WORK INSTRUCTION:
Take the lines from the beginning of the data below through the line holding "orange calculator [271,385,387,474]" and return exactly those.

STORED DATA:
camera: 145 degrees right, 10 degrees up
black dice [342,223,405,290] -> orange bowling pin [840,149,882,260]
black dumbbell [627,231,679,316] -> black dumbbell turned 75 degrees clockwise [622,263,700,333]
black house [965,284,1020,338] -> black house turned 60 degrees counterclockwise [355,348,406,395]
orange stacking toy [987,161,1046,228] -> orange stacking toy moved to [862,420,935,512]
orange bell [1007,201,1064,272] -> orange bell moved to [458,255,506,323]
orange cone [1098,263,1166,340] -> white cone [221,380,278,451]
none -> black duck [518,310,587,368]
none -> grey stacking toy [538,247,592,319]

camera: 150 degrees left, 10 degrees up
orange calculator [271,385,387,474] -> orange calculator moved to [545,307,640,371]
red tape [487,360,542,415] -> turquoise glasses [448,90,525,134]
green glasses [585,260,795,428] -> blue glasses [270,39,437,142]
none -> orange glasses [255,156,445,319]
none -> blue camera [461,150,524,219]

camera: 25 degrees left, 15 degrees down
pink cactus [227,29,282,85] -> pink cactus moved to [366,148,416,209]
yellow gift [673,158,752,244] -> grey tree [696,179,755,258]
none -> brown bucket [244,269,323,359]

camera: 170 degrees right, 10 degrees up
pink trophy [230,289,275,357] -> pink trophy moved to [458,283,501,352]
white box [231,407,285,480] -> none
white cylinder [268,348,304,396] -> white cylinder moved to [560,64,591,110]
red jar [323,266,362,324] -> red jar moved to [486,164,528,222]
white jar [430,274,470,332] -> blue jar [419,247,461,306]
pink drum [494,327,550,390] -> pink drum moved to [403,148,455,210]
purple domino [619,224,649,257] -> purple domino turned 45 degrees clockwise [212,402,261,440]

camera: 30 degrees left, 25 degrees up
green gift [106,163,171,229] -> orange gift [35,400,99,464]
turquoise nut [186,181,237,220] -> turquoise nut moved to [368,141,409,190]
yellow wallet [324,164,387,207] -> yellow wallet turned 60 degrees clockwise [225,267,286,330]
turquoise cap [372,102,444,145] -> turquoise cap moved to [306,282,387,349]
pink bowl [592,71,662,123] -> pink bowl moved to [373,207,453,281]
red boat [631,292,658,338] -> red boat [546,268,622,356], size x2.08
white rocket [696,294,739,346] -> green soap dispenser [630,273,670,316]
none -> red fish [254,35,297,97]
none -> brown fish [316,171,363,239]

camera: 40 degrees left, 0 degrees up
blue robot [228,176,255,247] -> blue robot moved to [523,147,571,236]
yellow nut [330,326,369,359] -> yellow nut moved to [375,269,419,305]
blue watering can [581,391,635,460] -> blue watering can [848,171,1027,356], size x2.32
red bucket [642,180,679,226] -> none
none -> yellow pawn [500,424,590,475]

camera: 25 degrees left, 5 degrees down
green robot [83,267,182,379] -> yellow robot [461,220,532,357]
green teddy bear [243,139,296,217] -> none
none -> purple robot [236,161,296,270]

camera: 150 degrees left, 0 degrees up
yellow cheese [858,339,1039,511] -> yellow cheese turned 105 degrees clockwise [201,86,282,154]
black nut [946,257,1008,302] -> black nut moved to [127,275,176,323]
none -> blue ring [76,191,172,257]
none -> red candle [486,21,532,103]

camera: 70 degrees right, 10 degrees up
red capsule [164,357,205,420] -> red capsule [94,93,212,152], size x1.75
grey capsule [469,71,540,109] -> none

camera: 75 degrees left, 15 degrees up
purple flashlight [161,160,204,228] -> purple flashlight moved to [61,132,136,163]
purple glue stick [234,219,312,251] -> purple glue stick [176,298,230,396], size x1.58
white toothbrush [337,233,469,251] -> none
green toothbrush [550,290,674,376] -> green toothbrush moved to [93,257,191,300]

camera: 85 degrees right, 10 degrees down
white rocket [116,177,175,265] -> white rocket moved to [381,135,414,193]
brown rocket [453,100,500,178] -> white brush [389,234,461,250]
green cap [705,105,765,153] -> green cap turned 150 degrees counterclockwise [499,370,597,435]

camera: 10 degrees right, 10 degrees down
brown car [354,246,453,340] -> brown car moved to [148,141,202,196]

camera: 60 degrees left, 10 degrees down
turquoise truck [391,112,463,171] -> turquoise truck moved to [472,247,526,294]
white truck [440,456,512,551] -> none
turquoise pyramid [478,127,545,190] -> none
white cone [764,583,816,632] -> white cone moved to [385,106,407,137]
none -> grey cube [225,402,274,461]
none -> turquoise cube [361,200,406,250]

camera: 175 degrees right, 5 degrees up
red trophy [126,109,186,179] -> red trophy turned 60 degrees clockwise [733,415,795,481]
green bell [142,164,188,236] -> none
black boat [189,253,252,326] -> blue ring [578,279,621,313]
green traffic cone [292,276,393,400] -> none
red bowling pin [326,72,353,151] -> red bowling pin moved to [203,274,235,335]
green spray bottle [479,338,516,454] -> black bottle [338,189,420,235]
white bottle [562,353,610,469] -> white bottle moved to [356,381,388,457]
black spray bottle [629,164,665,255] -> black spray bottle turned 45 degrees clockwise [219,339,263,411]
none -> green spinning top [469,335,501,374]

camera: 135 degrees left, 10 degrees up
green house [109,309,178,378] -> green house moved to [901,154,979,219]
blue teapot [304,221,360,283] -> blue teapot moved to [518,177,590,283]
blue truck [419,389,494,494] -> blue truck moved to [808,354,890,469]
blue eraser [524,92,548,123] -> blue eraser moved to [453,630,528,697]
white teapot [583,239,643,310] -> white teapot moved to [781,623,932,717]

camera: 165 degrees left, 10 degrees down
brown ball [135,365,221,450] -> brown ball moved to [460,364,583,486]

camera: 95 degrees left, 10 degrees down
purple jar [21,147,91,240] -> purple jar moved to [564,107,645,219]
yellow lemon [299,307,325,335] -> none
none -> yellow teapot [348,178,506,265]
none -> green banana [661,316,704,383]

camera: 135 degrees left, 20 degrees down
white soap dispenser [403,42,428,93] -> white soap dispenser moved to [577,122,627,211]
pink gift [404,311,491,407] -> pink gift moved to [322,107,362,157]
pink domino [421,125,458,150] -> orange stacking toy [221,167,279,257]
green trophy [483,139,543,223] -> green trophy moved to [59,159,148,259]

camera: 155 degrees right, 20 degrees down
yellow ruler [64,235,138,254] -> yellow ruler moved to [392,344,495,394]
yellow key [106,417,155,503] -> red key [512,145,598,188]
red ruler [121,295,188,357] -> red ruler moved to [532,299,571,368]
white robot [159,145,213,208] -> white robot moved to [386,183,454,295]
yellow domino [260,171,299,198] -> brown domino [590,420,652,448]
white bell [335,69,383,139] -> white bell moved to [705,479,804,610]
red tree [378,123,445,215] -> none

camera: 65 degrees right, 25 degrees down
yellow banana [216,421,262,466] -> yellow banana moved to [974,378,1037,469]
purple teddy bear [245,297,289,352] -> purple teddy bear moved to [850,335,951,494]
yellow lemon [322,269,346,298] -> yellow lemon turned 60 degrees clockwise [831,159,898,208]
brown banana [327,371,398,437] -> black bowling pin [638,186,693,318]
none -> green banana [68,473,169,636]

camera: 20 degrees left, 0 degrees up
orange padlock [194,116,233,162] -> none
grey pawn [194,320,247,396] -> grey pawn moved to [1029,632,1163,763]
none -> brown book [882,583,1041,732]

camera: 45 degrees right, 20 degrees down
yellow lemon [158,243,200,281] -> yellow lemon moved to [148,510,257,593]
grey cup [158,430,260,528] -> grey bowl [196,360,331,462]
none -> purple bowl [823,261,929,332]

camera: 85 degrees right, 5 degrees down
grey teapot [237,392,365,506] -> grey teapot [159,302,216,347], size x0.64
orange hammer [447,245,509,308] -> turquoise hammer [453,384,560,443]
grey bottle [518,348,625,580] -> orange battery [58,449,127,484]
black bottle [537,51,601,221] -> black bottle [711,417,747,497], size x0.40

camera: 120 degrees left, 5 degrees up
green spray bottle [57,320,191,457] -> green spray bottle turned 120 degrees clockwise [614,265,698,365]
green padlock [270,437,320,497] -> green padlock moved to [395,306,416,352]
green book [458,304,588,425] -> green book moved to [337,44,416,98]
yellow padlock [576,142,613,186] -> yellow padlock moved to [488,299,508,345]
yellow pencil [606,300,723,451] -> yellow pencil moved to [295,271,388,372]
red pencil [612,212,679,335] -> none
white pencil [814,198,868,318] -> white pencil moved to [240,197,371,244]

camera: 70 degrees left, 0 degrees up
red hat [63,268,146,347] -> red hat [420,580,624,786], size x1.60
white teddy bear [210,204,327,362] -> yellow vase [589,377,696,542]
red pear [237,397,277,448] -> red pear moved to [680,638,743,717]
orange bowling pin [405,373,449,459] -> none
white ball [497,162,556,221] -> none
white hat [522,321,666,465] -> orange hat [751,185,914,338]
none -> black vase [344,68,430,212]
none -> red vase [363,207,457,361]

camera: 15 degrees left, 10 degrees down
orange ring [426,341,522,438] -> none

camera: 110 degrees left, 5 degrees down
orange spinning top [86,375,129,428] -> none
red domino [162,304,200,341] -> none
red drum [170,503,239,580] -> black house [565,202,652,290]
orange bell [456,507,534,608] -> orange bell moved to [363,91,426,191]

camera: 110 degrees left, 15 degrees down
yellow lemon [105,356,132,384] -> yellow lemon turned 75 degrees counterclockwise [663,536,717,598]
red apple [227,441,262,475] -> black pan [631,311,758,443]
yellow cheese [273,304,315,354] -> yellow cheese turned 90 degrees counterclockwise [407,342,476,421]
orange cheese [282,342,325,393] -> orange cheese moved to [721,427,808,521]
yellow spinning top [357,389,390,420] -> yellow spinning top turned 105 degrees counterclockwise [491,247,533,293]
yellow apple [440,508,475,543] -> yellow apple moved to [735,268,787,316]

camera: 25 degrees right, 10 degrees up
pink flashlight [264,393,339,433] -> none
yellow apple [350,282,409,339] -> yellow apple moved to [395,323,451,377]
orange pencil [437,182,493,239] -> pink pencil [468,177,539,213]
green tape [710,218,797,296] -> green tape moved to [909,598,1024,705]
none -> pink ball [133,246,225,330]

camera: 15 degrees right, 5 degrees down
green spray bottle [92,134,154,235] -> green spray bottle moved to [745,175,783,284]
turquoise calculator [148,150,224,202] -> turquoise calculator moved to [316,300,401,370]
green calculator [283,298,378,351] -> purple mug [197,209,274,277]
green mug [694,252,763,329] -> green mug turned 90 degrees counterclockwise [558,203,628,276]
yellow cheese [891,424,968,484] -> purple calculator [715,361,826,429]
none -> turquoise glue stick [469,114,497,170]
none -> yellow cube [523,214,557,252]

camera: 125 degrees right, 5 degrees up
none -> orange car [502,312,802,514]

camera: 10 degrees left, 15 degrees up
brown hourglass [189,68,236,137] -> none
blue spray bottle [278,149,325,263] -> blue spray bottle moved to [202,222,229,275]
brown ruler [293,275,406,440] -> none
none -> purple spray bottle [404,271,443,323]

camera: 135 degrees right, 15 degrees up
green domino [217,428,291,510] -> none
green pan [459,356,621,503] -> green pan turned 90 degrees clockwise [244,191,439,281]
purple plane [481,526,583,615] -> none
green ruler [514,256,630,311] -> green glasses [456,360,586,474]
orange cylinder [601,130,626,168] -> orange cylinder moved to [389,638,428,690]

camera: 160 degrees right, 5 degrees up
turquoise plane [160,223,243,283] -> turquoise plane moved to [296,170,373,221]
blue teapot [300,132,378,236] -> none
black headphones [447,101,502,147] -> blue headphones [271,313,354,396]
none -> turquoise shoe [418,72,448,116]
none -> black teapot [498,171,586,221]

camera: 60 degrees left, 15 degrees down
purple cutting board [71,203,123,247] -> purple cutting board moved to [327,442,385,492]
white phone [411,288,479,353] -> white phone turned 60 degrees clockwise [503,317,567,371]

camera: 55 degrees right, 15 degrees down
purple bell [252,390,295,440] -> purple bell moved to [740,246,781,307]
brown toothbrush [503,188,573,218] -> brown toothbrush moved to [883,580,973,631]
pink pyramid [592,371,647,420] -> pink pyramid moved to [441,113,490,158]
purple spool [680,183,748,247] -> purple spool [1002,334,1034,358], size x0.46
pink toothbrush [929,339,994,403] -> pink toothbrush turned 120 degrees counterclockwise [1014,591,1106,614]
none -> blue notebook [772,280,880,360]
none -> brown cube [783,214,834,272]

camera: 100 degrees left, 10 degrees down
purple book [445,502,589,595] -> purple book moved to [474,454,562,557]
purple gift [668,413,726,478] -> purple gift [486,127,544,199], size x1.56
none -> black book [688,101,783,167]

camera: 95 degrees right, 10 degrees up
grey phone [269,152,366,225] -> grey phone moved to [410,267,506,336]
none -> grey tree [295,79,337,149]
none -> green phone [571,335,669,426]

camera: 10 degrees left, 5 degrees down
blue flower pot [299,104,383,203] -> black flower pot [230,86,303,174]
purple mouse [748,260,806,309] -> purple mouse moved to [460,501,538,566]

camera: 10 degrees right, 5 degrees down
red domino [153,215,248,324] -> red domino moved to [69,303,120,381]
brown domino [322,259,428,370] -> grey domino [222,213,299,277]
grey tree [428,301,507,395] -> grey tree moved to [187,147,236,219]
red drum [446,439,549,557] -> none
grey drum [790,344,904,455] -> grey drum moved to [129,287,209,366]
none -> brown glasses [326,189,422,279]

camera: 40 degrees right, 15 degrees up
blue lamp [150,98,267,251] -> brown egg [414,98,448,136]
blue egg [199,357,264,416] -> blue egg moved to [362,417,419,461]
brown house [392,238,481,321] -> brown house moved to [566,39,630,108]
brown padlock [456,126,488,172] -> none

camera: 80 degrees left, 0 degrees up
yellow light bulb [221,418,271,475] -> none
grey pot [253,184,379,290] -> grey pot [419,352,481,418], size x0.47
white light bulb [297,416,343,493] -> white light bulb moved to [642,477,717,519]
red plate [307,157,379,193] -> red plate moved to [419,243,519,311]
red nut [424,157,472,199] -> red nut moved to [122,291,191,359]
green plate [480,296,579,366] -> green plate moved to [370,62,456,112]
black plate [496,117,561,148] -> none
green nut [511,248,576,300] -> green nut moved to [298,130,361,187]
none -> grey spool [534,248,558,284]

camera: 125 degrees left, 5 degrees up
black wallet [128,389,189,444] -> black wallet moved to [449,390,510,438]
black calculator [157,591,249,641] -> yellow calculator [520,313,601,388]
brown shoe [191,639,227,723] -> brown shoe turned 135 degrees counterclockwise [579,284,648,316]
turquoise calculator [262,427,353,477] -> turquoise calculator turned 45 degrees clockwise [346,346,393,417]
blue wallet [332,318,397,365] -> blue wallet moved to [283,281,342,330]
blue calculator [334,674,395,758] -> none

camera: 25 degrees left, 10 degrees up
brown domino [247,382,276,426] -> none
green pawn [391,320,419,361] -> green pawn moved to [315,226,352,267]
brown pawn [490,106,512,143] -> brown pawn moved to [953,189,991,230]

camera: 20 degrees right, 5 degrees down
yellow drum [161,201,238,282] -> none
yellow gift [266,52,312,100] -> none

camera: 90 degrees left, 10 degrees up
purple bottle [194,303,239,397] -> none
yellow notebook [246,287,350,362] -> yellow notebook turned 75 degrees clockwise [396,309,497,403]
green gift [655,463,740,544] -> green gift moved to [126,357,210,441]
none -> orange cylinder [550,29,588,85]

OUTPUT:
camera: 145 degrees right, 10 degrees up
black dice [342,223,405,290] -> orange bowling pin [840,149,882,260]
black dumbbell [627,231,679,316] -> black dumbbell turned 75 degrees clockwise [622,263,700,333]
black house [965,284,1020,338] -> black house turned 60 degrees counterclockwise [355,348,406,395]
orange stacking toy [987,161,1046,228] -> orange stacking toy moved to [862,420,935,512]
orange bell [1007,201,1064,272] -> orange bell moved to [458,255,506,323]
orange cone [1098,263,1166,340] -> white cone [221,380,278,451]
none -> black duck [518,310,587,368]
none -> grey stacking toy [538,247,592,319]

camera: 150 degrees left, 10 degrees up
orange calculator [271,385,387,474] -> orange calculator moved to [545,307,640,371]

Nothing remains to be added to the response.